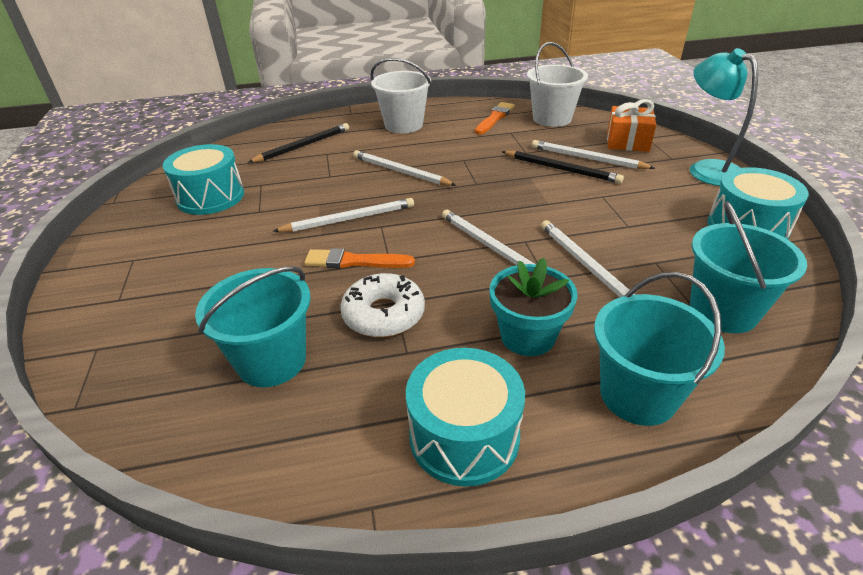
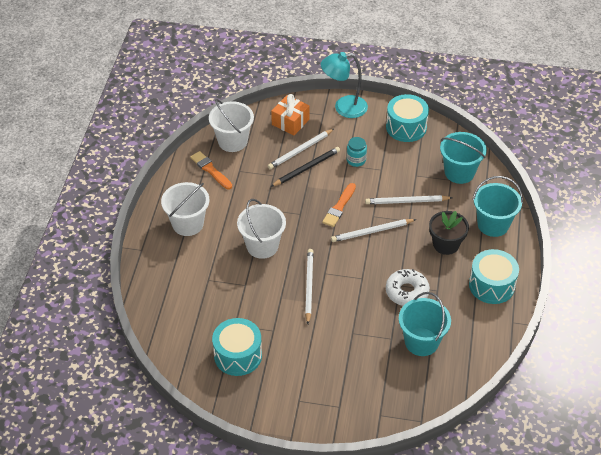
camera: 70 degrees left, 10 degrees up
(303, 146) = (186, 291): black pencil -> none
(354, 261) = (355, 293): orange brush -> orange brush (339, 207)
(400, 172) = (262, 246): white pencil -> white bucket
(527, 336) = (446, 244): turquoise flower pot -> black flower pot
(620, 201) = (356, 160): none -> turquoise jar

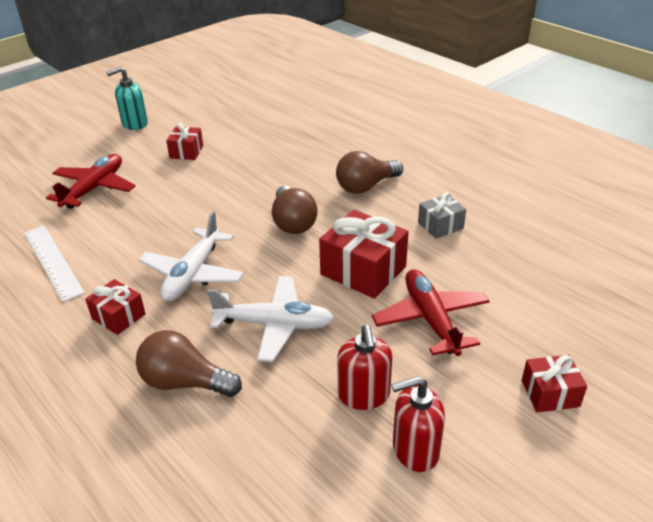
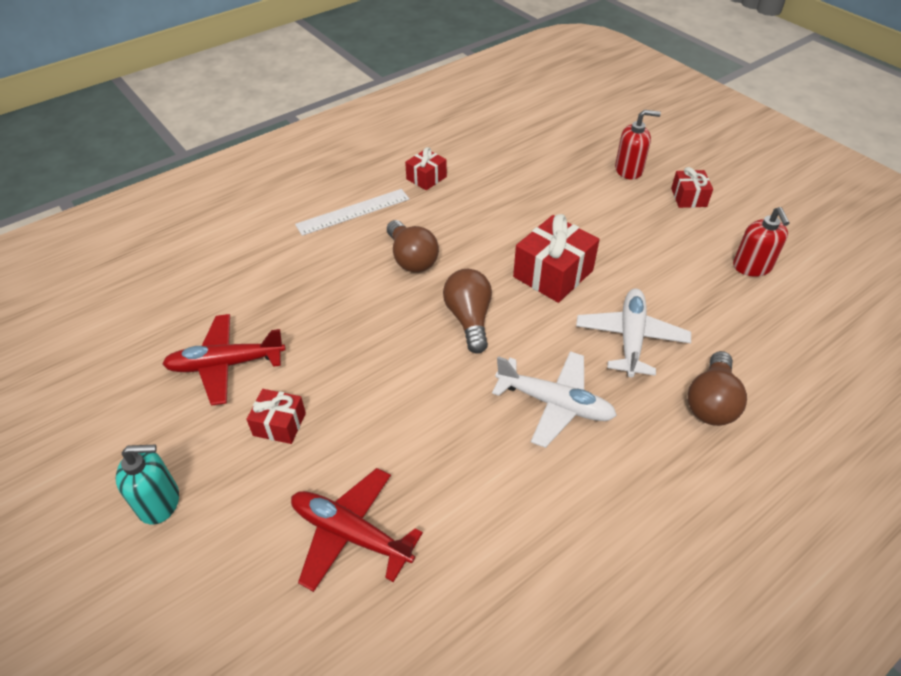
camera: 85 degrees left, 10 degrees up
(53, 261) = (524, 557): white ruler -> white ruler (353, 211)
(118, 316) = (626, 467): red gift -> red gift (426, 178)
(134, 124) = (159, 502): turquoise soap dispenser -> turquoise soap dispenser turned 75 degrees counterclockwise
(293, 222) = (469, 319): brown light bulb -> brown light bulb turned 90 degrees counterclockwise
(364, 395) = (706, 287): red soap dispenser -> red soap dispenser (629, 170)
(430, 319) = (617, 241): red plane -> red plane (226, 364)
(440, 225) = (489, 218): grey gift -> none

• _Task details_: From the line containing "(620, 201) = (356, 160): none" to the last line of the material, every line is to be reproduced exactly. No picture belongs in the copy.

• _Answer section_:
(620, 201) = (356, 160): none -> turquoise jar

camera: 85 degrees left, 10 degrees up
(53, 261) = (524, 557): white ruler -> white ruler (353, 211)
(118, 316) = (626, 467): red gift -> red gift (426, 178)
(134, 124) = (159, 502): turquoise soap dispenser -> turquoise soap dispenser turned 75 degrees counterclockwise
(293, 222) = (469, 319): brown light bulb -> brown light bulb turned 90 degrees counterclockwise
(364, 395) = (706, 287): red soap dispenser -> red soap dispenser (629, 170)
(430, 319) = (617, 241): red plane -> red plane (226, 364)
(440, 225) = (489, 218): grey gift -> none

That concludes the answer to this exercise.